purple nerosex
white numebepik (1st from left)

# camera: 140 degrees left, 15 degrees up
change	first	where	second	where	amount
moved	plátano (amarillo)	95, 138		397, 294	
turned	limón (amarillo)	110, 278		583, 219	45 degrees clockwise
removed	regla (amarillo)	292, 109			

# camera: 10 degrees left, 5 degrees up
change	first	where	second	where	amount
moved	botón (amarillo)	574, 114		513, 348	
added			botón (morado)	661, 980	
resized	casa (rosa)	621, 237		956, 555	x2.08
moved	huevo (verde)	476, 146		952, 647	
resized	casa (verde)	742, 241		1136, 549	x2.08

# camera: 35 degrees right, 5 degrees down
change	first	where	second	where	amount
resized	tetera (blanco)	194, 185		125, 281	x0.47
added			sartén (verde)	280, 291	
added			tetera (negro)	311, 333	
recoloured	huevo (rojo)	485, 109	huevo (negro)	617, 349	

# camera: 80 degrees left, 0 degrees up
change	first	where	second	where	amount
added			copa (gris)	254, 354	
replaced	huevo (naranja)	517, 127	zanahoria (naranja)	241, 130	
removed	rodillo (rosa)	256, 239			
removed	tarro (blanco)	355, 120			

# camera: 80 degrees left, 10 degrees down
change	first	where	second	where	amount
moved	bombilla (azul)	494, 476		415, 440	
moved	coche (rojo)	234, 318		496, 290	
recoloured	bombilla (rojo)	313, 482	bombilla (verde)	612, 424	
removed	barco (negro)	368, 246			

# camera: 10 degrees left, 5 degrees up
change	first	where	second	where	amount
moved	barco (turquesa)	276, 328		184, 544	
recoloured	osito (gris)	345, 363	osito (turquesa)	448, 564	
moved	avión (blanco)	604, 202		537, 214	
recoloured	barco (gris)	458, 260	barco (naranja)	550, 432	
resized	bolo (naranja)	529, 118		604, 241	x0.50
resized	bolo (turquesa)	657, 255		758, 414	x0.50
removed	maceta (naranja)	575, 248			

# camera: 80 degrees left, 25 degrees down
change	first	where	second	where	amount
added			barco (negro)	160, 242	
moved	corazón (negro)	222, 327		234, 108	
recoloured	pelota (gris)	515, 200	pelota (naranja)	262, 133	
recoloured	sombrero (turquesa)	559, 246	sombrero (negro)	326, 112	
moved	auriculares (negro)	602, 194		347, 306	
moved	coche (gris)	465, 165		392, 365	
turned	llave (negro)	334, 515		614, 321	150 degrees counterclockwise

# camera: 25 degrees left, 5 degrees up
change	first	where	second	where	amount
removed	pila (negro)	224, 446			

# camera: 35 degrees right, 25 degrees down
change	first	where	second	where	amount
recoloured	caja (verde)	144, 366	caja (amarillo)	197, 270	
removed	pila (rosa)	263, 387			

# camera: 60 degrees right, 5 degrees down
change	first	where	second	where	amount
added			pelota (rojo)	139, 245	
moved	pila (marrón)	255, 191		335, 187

— What needs to be done —
Copy each line in the entries above where the word "bolo" shows up.

— Solution for this problem —
resized	bolo (naranja)	529, 118		604, 241	x0.50
resized	bolo (turquesa)	657, 255		758, 414	x0.50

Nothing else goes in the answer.